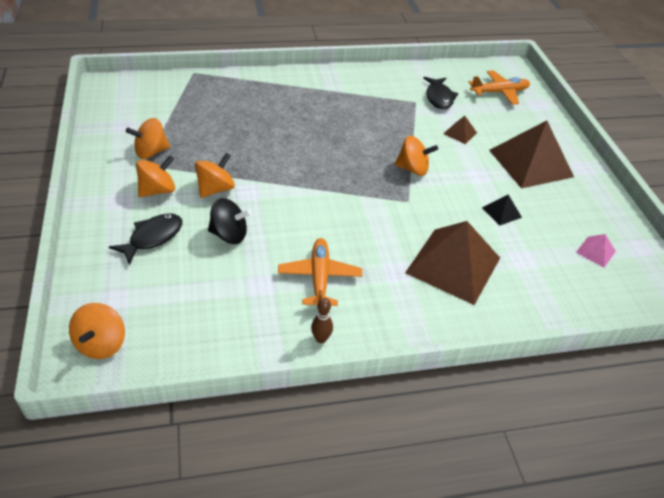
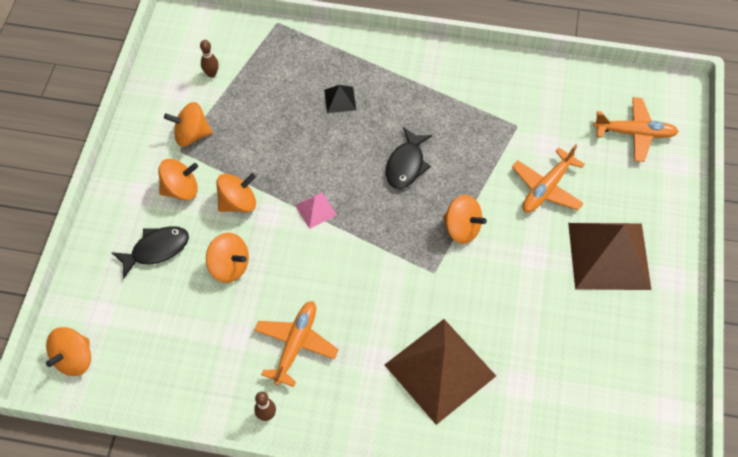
camera: 25 degrees right, 15 degrees up
(151, 111) = (211, 74): none -> brown bowling pin
(229, 235) = (229, 266): black spinning top -> orange spinning top
(439, 97) = (550, 125): black fish -> black fish (406, 165)
(460, 133) = (546, 188): brown pyramid -> orange plane
(501, 212) = (532, 316): black pyramid -> black pyramid (340, 99)
(595, 252) = (611, 400): pink pyramid -> pink pyramid (315, 210)

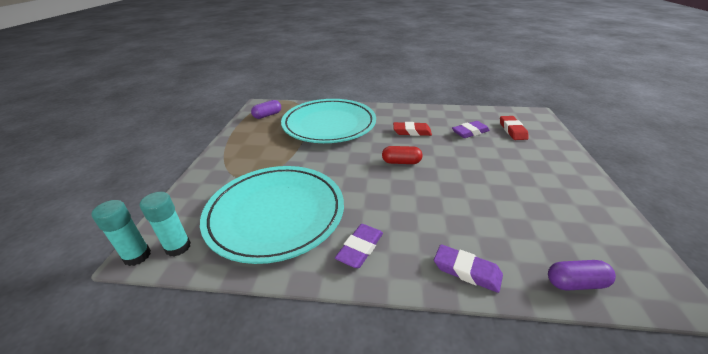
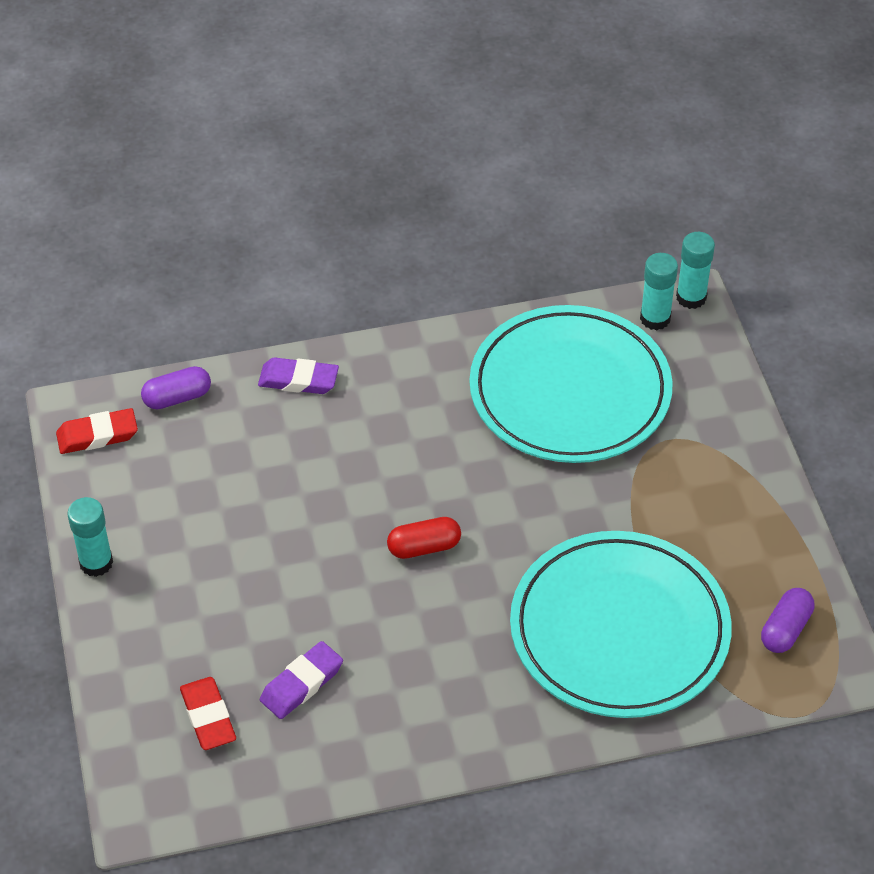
camera: 160 degrees right, 15 degrees up
(360, 248) = (431, 374): purple eraser -> none
(412, 132) = (428, 651): red eraser -> red eraser (97, 435)
(596, 190) = (96, 563): none -> turquoise glue stick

* [EXERCISE PROMPT] Retype, please, exactly the lines that begin with the one containing "(501, 212) = (532, 316): black" and end at the last line of the entries above, both included, leaving out pictures.

* [RESULT FOR THIS EXERCISE]
(501, 212) = (532, 316): black pyramid -> black pyramid (340, 99)
(595, 252) = (611, 400): pink pyramid -> pink pyramid (315, 210)

camera: 160 degrees right, 15 degrees up
(360, 248) = (431, 374): purple eraser -> none
(412, 132) = (428, 651): red eraser -> red eraser (97, 435)
(596, 190) = (96, 563): none -> turquoise glue stick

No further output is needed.